## Provided records
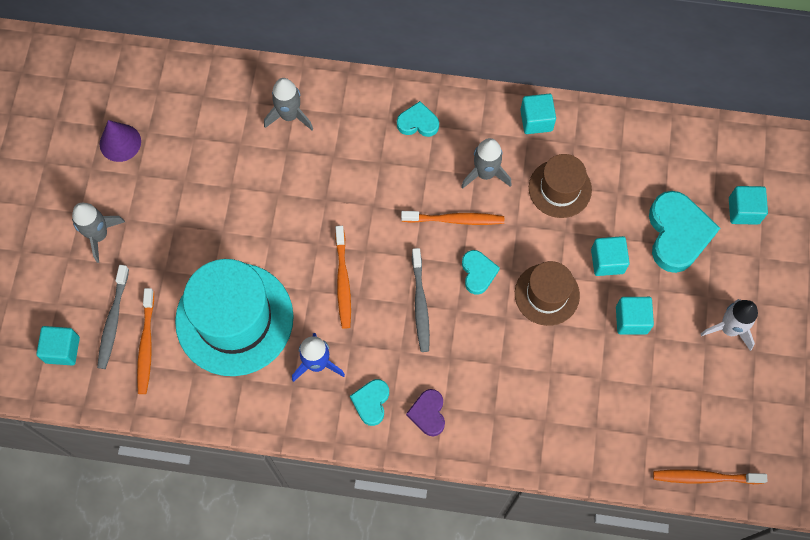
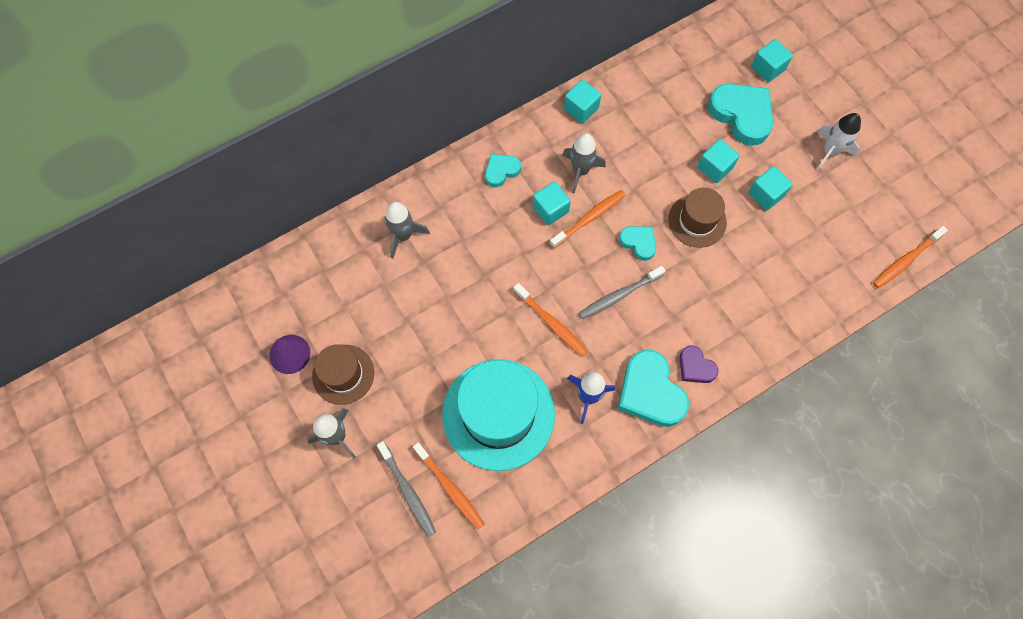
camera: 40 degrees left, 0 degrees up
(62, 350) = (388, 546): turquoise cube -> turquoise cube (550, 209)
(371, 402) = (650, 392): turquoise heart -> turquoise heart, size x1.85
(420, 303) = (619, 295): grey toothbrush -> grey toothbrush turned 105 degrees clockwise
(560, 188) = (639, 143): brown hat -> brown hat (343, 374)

## Work task
Your task is to reproduce exactly the lines that begin at the line containing "(420, 303) = (619, 295): grey" and end at the final line of the data above.

## Reply to the task
(420, 303) = (619, 295): grey toothbrush -> grey toothbrush turned 105 degrees clockwise
(560, 188) = (639, 143): brown hat -> brown hat (343, 374)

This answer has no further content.